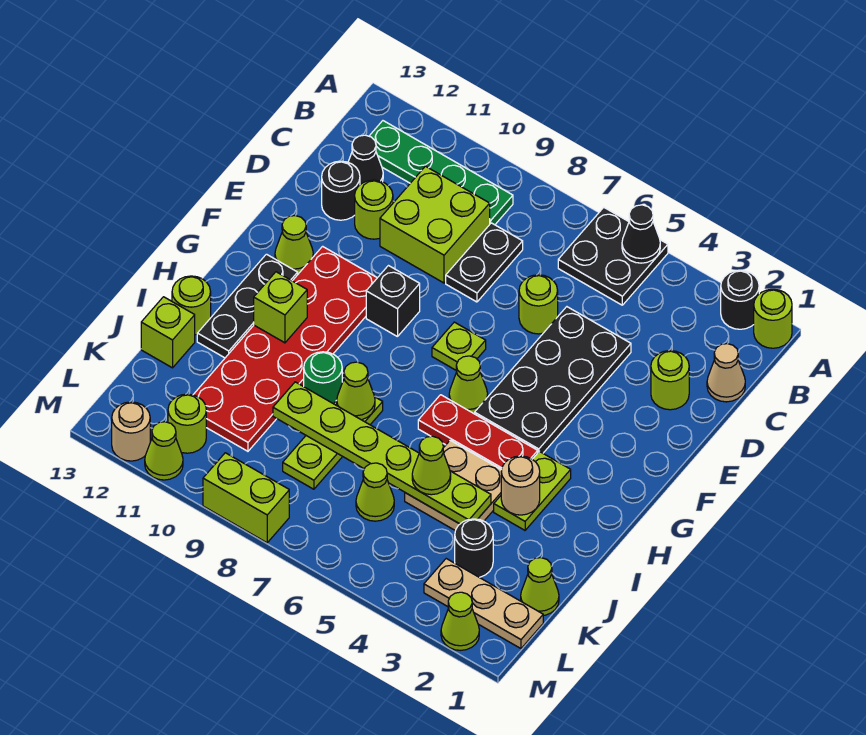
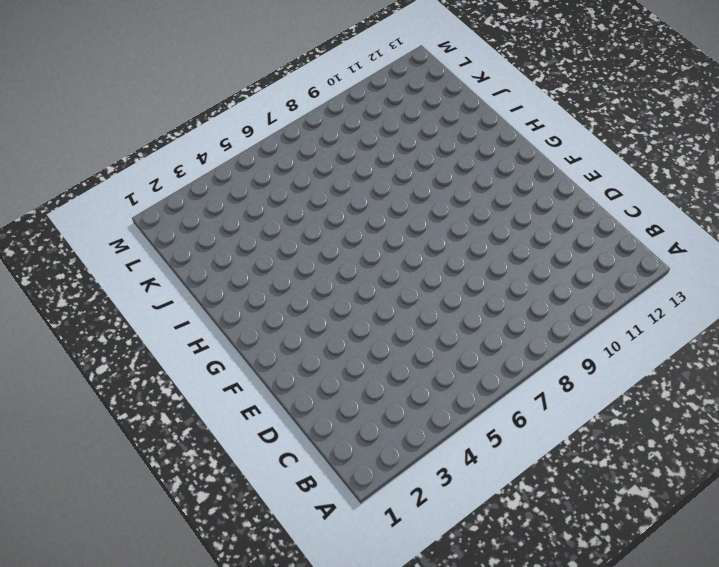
none -> lime round brick A1 level 1
none -> black round brick A2 level 1
none -> black plate A5:B6 level 1
none -> green plate B9:B12 level 1

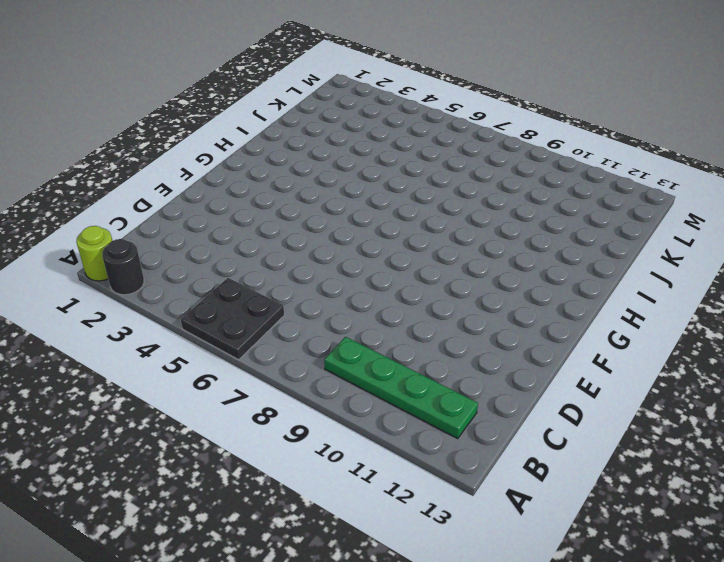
none -> tan cone C1 level 1
none -> black plate C8:D8 level 1
none -> lime brick C9:D10 level 1
none -> black cone C12 level 1

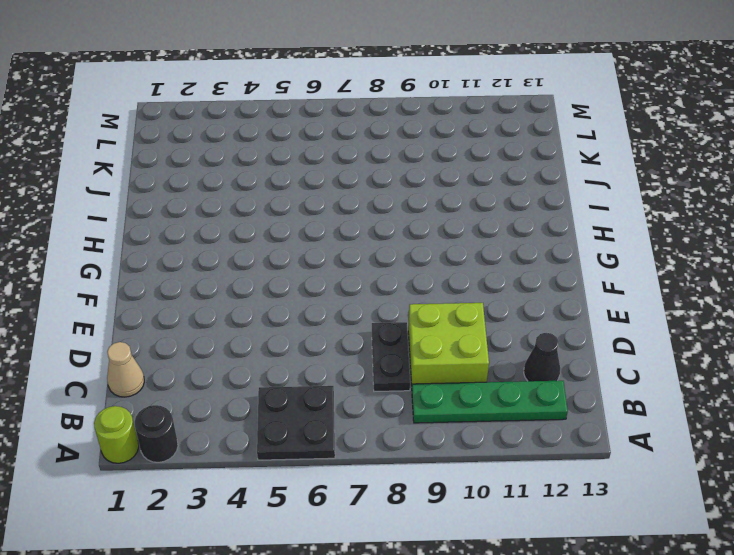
none -> lime round brick D2 level 1
none -> black plate D4:G5 level 1
none -> lime round brick D6 level 1
none -> lime round brick D11 level 1

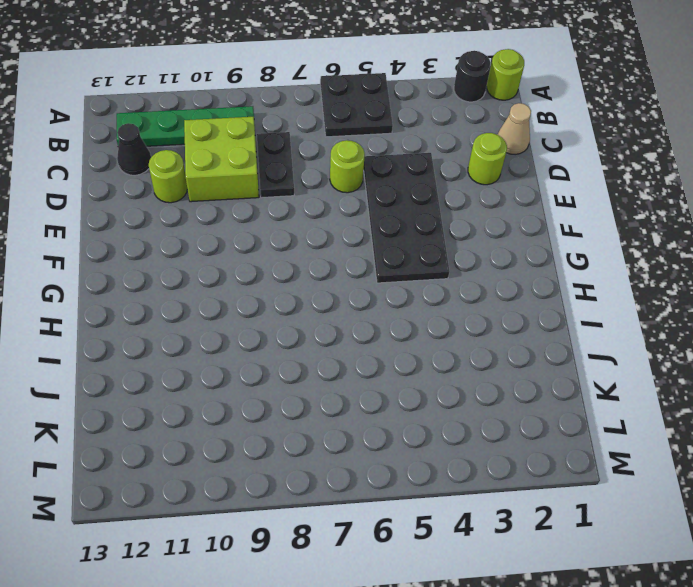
none -> black round brick D12 level 1
none -> lime plate F7 level 1
none -> black brick F9 level 1
none -> red plate F10:K11 level 1

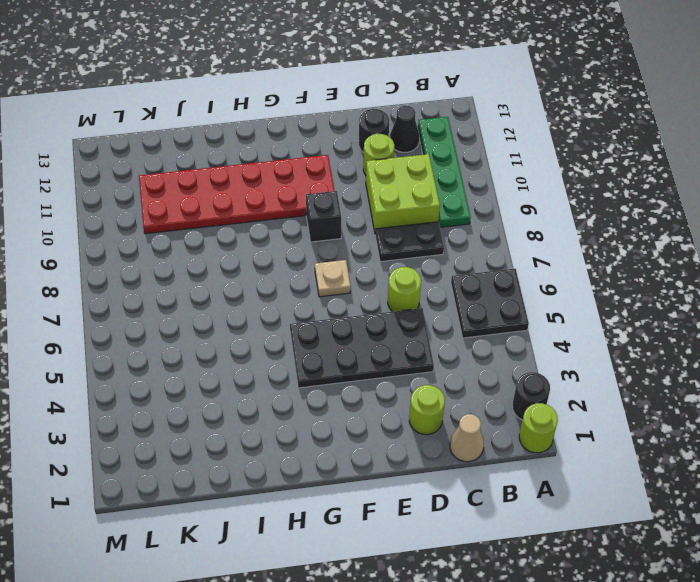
tan plate F7 level 1 -> lime plate F7 level 1
none -> lime cone F12 level 1
none -> lime cone G6 level 1
none -> black plate G12:I12 level 1
none -> lime plate H3:I3 level 1

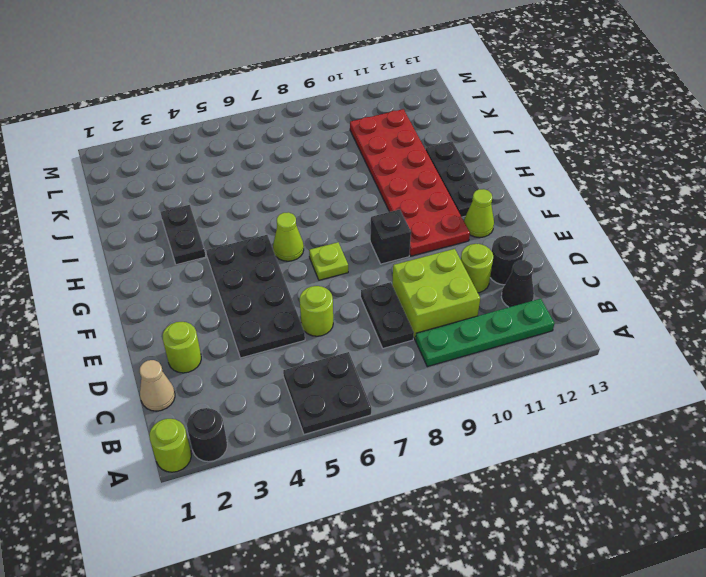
black plate H3:I3 level 1 -> lime plate H3:I3 level 1
none -> red plate H4:H6 level 1
none -> tan plate I4:J5 level 1
none -> lime plate I8:K8 level 1
none -> green round brick I9 level 1

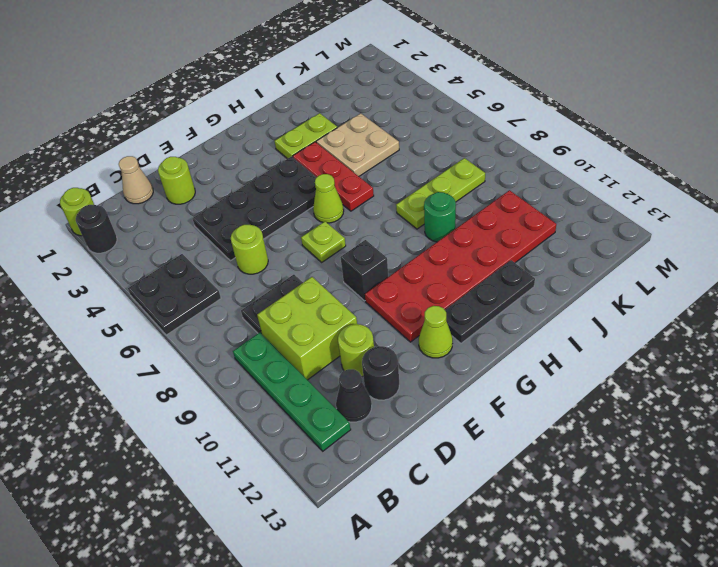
none -> lime round brick I13 level 1
none -> lime brick J13 level 1
none -> lime cone K1 level 1
none -> black round brick K3 level 1

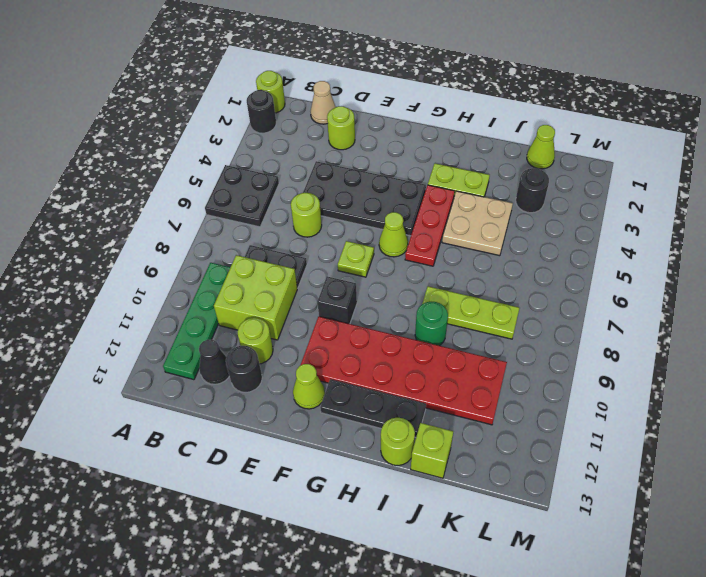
none -> lime cone K6 level 1
none -> tan plate L1:L3 level 1
none -> lime round brick L11 level 1
none -> lime cone M2 level 1

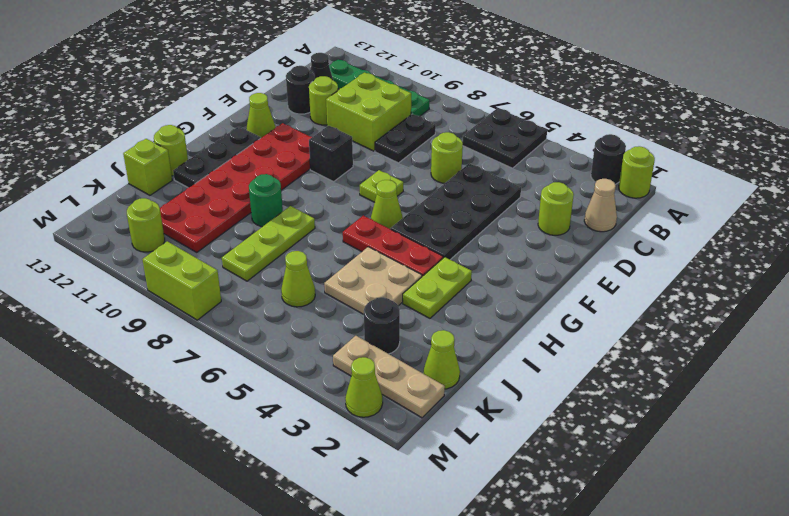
none -> lime cone M11 level 1
none -> tan round brick M12 level 1
none -> black cone A5 level 2
none -> lime brick H11 level 2

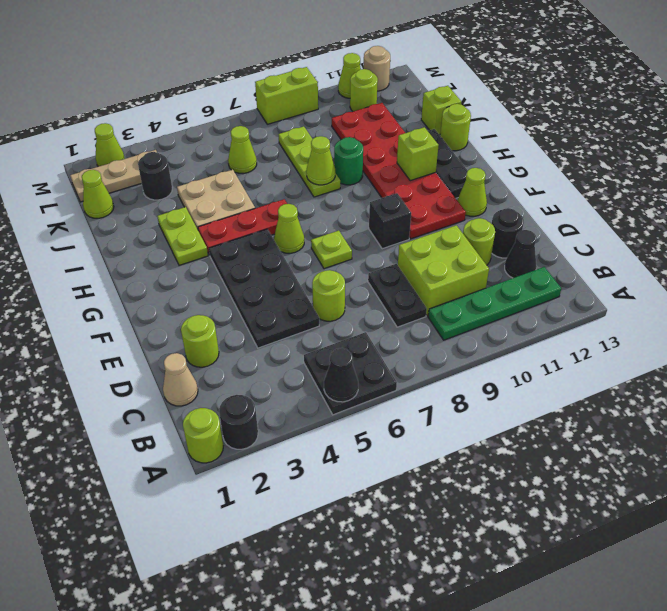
none -> tan round brick I3 level 2
none -> lime plate J4:J9 level 2
none -> lime cone J5 level 3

---

PROBLEM |
In your copy of the entries above, leave out the pictures and keep every word exact.

ANSWER TO THIS TASK |
none -> lime round brick A1 level 1
none -> black round brick A2 level 1
none -> black plate A5:B6 level 1
none -> green plate B9:B12 level 1

none -> tan cone C1 level 1
none -> black plate C8:D8 level 1
none -> lime brick C9:D10 level 1
none -> black cone C12 level 1

none -> lime round brick D2 level 1
none -> black plate D4:G5 level 1
none -> lime round brick D6 level 1
none -> lime round brick D11 level 1

none -> black round brick D12 level 1
none -> lime plate F7 level 1
none -> black brick F9 level 1
none -> red plate F10:K11 level 1

tan plate F7 level 1 -> lime plate F7 level 1
none -> lime cone F12 level 1
none -> lime cone G6 level 1
none -> black plate G12:I12 level 1
none -> lime plate H3:I3 level 1

black plate H3:I3 level 1 -> lime plate H3:I3 level 1
none -> red plate H4:H6 level 1
none -> tan plate I4:J5 level 1
none -> lime plate I8:K8 level 1
none -> green round brick I9 level 1

none -> lime round brick I13 level 1
none -> lime brick J13 level 1
none -> lime cone K1 level 1
none -> black round brick K3 level 1

none -> lime cone K6 level 1
none -> tan plate L1:L3 level 1
none -> lime round brick L11 level 1
none -> lime cone M2 level 1

none -> lime cone M11 level 1
none -> tan round brick M12 level 1
none -> black cone A5 level 2
none -> lime brick H11 level 2

none -> tan round brick I3 level 2
none -> lime plate J4:J9 level 2
none -> lime cone J5 level 3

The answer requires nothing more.